### DATASET CONTENT
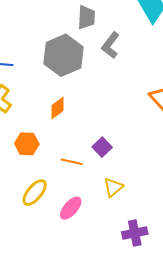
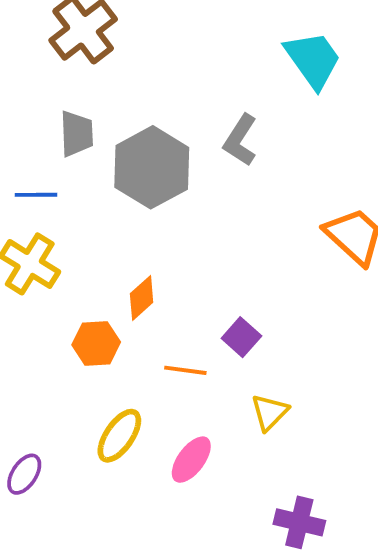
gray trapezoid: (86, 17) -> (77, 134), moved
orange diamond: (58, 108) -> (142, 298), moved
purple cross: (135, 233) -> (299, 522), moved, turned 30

==

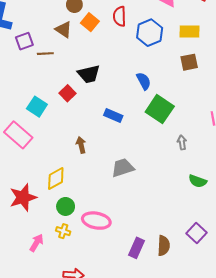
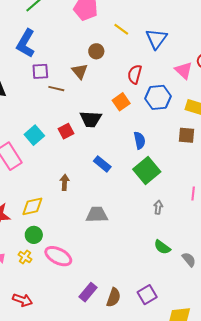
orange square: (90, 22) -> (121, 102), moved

==

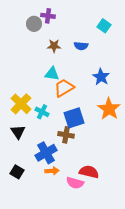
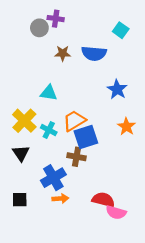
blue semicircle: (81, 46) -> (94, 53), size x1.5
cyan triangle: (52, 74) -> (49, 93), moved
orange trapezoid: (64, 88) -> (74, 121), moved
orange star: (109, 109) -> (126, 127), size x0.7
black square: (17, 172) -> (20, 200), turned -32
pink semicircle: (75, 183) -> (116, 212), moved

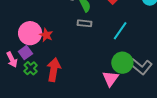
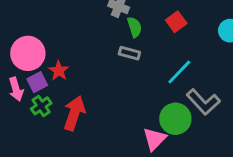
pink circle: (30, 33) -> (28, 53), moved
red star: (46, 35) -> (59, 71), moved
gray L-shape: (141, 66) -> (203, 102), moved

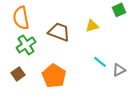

### EXERCISE GOAL
For every line in the listing above that mentions the word "size", make a copy.

### SOLUTION
blue semicircle: (81, 46) -> (94, 53), size x1.5
orange star: (109, 109) -> (126, 127), size x0.7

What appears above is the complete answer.